• WHAT TO PRODUCE: Which lines in the data below contain the word "diamond"? Pull each of them out.

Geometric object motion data
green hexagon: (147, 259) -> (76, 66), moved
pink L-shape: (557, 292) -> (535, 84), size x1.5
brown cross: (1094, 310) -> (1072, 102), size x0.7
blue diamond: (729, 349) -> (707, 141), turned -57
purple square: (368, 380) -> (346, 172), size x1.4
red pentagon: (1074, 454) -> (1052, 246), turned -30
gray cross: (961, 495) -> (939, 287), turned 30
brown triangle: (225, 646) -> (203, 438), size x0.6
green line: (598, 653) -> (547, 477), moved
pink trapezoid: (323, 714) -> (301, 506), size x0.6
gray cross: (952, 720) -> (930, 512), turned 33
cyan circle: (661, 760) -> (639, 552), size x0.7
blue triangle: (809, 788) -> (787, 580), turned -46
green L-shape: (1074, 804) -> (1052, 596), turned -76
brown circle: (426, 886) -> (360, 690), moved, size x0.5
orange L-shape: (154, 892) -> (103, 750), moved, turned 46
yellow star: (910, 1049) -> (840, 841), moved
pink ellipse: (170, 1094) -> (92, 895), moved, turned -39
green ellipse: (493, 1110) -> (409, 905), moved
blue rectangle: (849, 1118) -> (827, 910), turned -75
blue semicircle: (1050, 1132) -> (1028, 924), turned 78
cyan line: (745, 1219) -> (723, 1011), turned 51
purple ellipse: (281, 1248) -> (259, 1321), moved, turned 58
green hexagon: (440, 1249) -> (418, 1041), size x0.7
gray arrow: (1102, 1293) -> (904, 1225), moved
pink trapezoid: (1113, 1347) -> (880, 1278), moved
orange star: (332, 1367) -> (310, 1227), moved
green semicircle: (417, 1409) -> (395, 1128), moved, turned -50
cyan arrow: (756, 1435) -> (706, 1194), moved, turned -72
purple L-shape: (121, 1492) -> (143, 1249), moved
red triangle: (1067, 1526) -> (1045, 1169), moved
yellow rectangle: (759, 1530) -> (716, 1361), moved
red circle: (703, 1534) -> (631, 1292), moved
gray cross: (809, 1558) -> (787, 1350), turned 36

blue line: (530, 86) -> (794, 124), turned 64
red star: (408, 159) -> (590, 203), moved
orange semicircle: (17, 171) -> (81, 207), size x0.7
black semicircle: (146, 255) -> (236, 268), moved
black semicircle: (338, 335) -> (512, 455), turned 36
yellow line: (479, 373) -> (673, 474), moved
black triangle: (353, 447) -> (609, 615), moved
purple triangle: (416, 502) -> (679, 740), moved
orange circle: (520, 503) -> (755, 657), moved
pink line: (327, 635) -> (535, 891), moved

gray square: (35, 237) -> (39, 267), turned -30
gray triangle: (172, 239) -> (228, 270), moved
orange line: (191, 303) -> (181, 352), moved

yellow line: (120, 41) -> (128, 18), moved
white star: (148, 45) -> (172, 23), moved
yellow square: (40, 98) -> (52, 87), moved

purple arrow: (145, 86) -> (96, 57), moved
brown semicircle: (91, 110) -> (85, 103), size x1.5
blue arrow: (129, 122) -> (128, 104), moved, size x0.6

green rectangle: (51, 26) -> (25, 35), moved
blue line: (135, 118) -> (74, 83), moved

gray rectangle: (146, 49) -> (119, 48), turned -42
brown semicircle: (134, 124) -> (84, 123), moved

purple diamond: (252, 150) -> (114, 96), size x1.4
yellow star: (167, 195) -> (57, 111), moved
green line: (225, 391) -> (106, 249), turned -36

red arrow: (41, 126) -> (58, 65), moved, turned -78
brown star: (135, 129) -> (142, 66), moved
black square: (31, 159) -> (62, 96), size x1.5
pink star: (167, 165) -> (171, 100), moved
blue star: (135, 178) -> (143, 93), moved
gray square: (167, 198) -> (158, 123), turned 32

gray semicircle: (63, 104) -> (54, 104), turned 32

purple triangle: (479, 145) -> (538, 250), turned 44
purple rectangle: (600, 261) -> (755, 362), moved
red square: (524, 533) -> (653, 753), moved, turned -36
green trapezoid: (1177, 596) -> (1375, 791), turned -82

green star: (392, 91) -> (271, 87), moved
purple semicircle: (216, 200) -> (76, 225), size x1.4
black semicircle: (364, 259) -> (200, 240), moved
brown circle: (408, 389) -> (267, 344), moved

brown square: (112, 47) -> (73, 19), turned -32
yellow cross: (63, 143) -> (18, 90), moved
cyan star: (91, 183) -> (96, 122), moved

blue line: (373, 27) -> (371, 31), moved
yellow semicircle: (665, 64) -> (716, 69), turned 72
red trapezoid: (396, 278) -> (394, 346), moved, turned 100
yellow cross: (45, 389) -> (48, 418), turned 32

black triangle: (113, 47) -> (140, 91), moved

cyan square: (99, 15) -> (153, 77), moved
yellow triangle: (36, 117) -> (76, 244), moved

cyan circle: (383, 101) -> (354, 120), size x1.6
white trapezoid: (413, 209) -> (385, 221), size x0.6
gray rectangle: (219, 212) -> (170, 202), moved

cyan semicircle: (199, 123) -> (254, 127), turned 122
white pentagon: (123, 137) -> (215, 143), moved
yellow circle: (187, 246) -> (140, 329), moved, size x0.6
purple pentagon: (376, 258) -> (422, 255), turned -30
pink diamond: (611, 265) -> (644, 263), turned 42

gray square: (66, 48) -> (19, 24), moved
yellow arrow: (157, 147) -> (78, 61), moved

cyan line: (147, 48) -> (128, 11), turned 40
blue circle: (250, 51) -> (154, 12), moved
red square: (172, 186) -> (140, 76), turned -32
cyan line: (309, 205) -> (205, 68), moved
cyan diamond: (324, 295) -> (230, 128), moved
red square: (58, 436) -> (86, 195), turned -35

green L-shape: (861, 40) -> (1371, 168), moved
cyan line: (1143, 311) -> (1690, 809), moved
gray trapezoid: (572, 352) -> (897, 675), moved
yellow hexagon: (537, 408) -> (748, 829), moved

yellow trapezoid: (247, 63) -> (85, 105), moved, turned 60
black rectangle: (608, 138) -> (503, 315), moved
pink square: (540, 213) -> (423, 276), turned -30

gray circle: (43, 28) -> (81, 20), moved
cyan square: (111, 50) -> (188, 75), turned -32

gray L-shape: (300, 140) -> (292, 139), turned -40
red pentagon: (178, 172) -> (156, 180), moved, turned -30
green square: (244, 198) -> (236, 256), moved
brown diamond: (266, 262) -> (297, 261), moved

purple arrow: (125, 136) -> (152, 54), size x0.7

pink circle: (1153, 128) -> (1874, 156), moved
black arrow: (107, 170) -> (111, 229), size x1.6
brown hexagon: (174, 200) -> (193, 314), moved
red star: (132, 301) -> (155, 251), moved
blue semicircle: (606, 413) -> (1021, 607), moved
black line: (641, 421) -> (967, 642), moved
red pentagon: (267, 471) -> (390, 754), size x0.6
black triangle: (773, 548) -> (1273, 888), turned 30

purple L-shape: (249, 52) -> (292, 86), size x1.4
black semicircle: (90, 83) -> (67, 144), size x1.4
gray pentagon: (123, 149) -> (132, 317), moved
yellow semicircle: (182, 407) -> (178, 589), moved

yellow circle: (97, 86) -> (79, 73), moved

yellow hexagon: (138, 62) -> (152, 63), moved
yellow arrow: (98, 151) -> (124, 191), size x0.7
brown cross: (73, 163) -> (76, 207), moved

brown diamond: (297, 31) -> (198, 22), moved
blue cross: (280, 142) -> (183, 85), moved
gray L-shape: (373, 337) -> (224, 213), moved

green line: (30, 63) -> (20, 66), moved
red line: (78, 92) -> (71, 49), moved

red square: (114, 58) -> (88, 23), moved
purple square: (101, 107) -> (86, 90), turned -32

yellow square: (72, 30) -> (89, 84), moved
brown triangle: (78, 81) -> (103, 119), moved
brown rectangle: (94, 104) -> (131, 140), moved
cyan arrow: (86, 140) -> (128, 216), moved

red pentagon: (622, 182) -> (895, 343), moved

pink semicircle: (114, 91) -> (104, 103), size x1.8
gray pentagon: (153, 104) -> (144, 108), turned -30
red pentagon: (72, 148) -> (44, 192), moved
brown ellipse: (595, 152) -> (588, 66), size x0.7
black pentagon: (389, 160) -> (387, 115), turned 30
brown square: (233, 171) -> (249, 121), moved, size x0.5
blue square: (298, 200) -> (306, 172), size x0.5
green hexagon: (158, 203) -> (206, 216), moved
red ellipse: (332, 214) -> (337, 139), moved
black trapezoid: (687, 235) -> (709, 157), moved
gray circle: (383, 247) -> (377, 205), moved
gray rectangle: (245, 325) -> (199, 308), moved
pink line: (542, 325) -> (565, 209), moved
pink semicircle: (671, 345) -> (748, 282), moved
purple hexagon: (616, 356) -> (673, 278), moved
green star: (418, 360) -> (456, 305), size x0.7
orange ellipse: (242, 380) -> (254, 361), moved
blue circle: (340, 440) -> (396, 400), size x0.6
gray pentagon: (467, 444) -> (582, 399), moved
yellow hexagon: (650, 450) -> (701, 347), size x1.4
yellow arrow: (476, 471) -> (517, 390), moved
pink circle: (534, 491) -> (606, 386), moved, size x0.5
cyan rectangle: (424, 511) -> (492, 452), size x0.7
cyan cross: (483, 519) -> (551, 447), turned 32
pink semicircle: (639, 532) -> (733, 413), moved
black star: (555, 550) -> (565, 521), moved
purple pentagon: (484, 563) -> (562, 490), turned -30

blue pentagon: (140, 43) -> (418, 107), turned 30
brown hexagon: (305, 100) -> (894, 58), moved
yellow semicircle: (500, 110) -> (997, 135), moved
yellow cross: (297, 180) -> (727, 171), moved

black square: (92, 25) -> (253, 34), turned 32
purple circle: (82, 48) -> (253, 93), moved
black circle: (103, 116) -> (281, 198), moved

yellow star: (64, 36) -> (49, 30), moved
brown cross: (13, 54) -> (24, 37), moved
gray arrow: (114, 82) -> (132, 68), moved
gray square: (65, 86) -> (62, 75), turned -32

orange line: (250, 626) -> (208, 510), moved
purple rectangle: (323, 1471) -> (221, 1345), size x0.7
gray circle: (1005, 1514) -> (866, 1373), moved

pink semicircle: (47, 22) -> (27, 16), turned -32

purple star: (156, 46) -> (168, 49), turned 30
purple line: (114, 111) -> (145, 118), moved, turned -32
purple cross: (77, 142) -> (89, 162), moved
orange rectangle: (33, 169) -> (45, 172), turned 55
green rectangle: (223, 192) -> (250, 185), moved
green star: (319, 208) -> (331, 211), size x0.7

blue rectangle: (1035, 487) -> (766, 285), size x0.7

• REPLY:
blue diamond: (729, 349) -> (707, 141), turned -57
purple diamond: (252, 150) -> (114, 96), size x1.4
pink diamond: (611, 265) -> (644, 263), turned 42
cyan diamond: (324, 295) -> (230, 128), moved
brown diamond: (266, 262) -> (297, 261), moved
brown diamond: (297, 31) -> (198, 22), moved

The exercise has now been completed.